WORK INSTRUCTIONS: Please copy each line below that contains the string "pencil".

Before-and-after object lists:
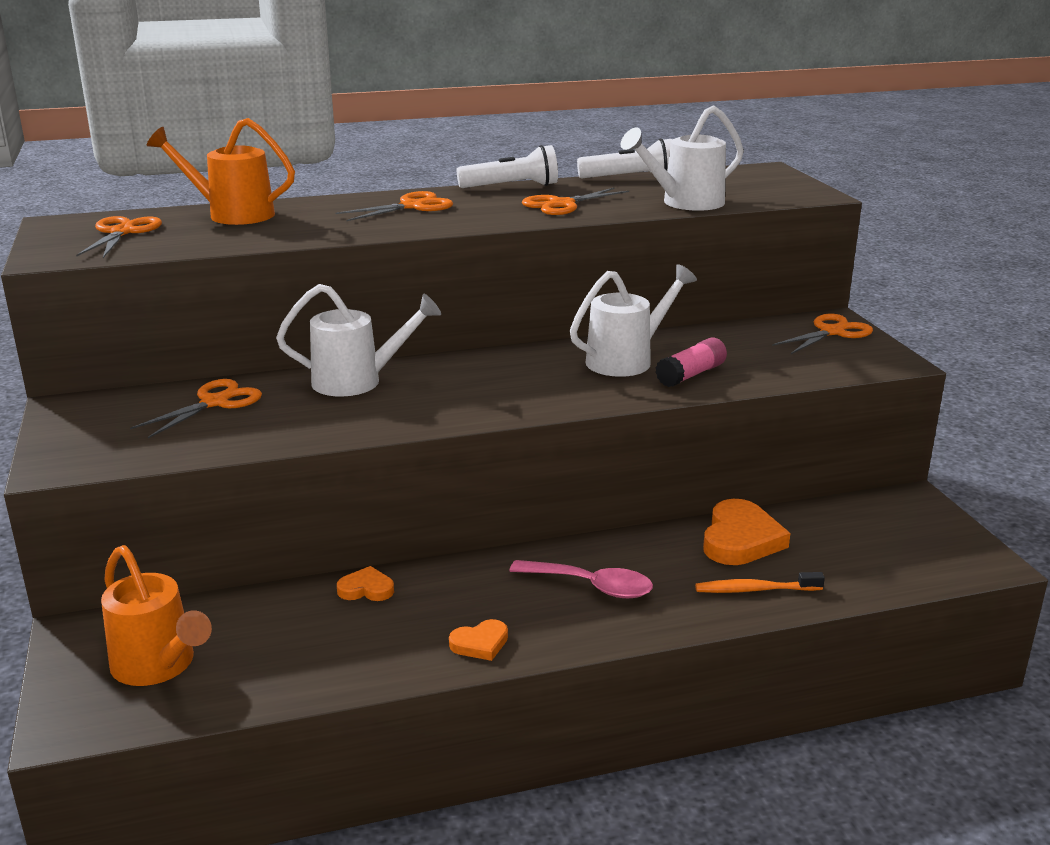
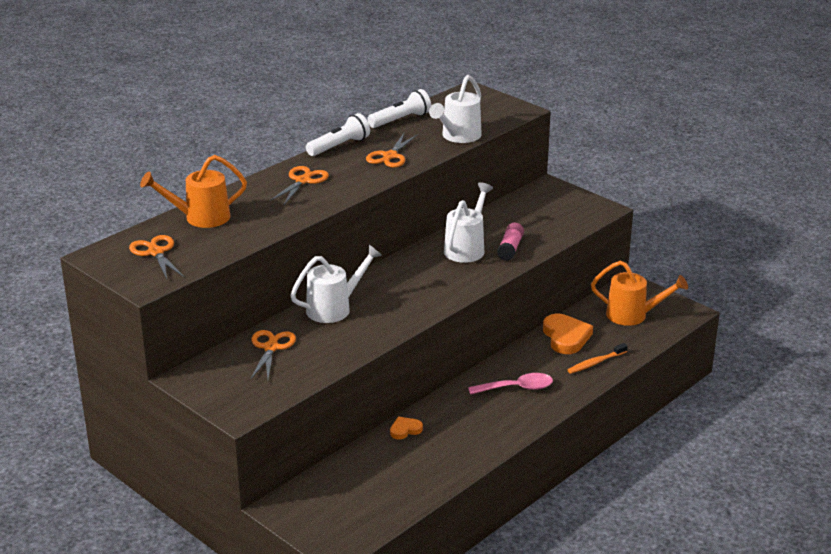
camera: 30 degrees left, 5 degrees up
(159, 666) = (346, 506): orange watering can -> orange watering can (633, 315)
(480, 643) = (493, 436): orange heart -> none
(832, 332) = (555, 196): orange scissors -> none

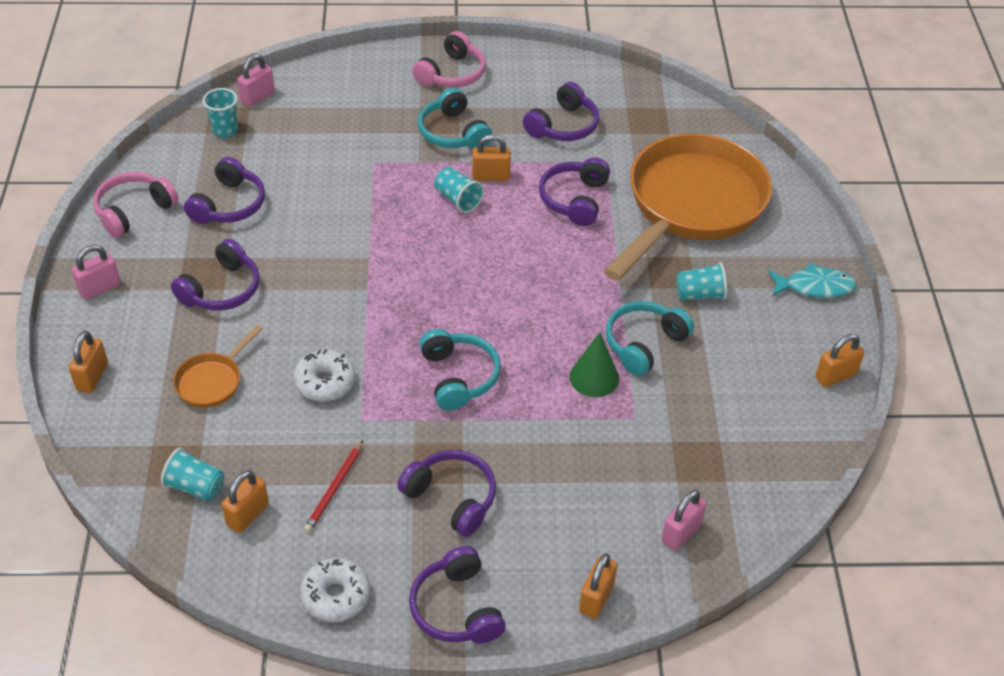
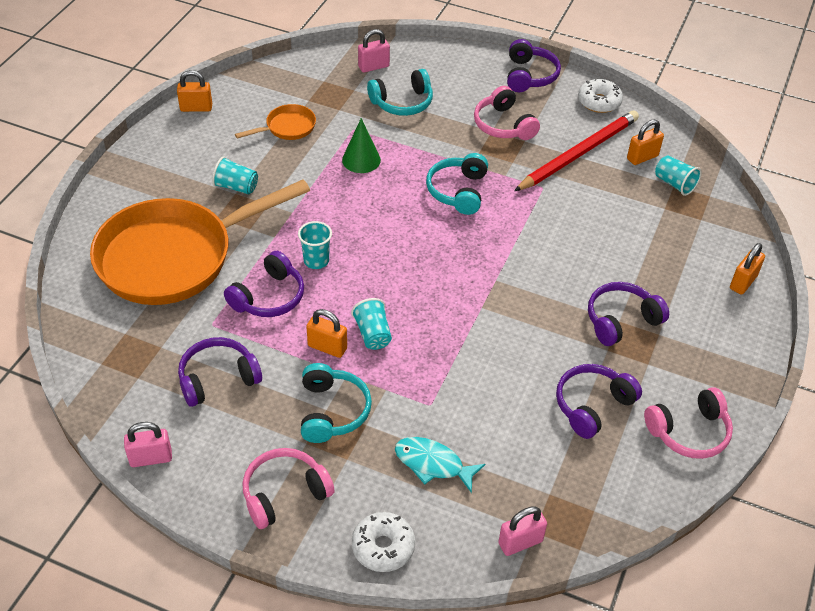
camera: 155 degrees left, 0 degrees up
(99, 288) = (731, 358): pink padlock -> pink padlock (151, 458)
(212, 381) = (647, 248): orange pan -> orange pan (287, 127)
(225, 130) = (571, 505): turquoise cup -> turquoise cup (316, 261)
(325, 382) = (559, 220): white donut -> white donut (383, 547)
(334, 488) = (579, 153): red pencil -> red pencil, size x2.07
(452, 498) = (503, 125): purple headphones -> pink headphones
(596, 598) = (446, 56): orange padlock -> none
(644, 344) = (308, 168): turquoise headphones -> turquoise headphones (402, 102)
(815, 287) = (146, 163): turquoise fish -> turquoise fish (432, 464)

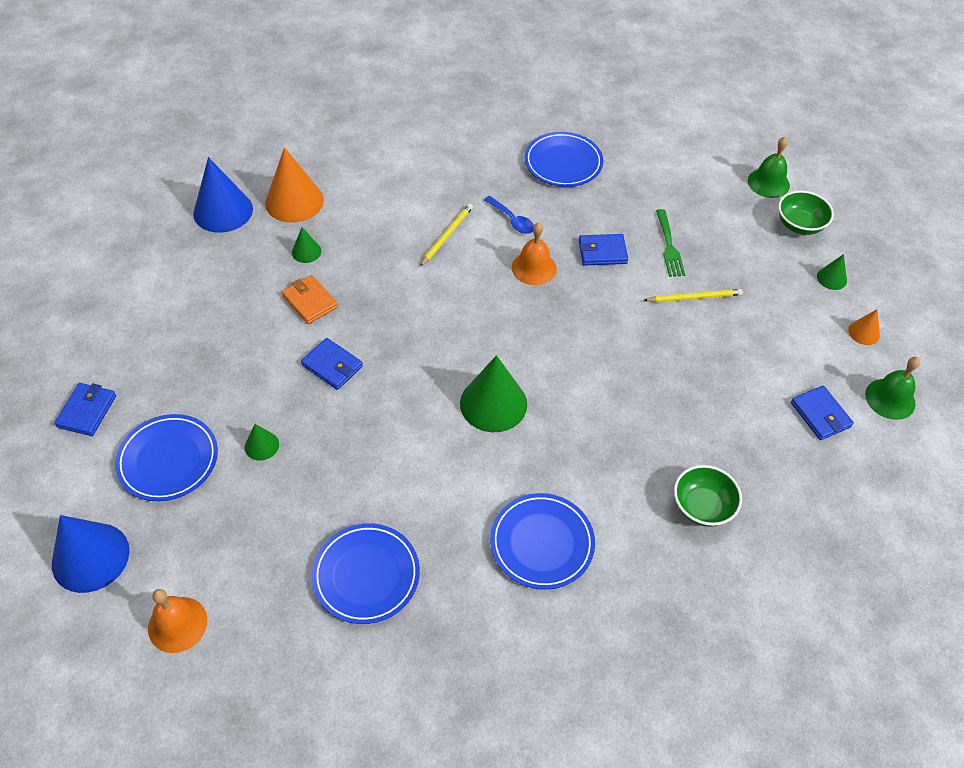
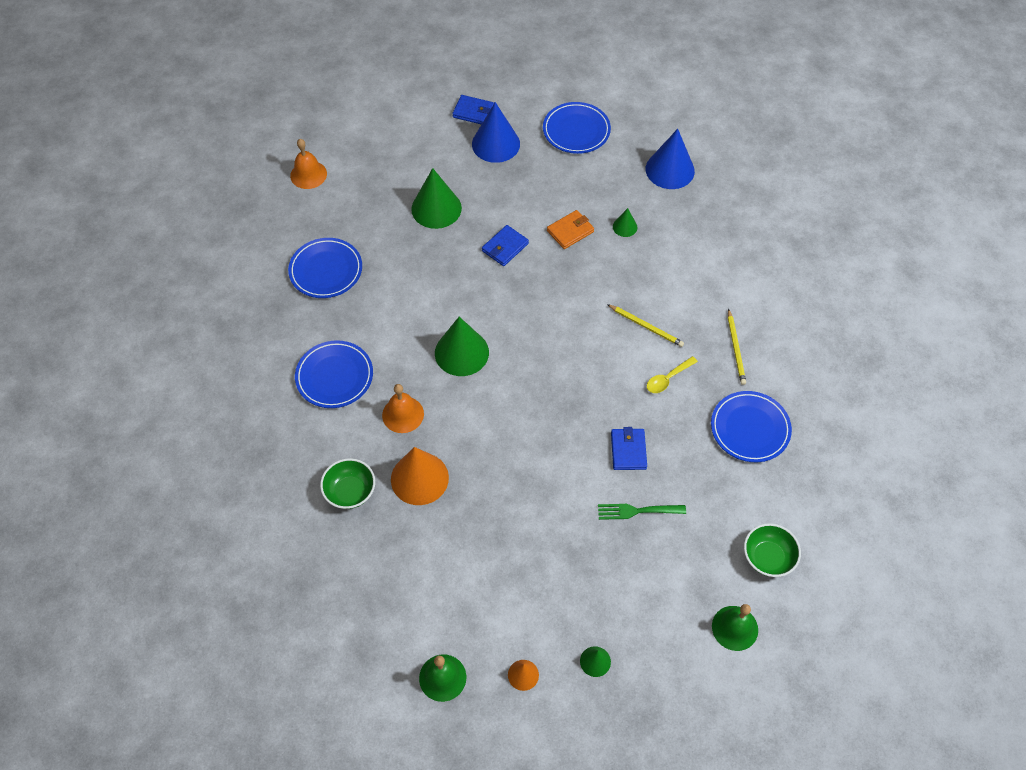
camera: 95 degrees right, 5 degrees up
(90, 557) = (361, 128): blue cone -> blue cone (496, 144)
(168, 460) = (429, 158): blue plate -> blue plate (576, 131)
(261, 445) = (436, 208): green cone -> green cone, size x2.05
(294, 201) = (683, 216): orange cone -> orange cone (419, 478)
(512, 220) = (668, 379): blue spoon -> yellow spoon
(534, 268) = (608, 392): orange bell -> orange bell (403, 414)
(694, 297) = (570, 523): yellow pencil -> yellow pencil (735, 348)
(799, 225) = (671, 646): green bowl -> green bowl (768, 557)
(820, 415) = (430, 607): blue wallet -> none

REPLY TO THE TASK:
(334, 488) = (579, 153): red pencil -> red pencil, size x2.07
(694, 297) = (570, 523): yellow pencil -> yellow pencil (735, 348)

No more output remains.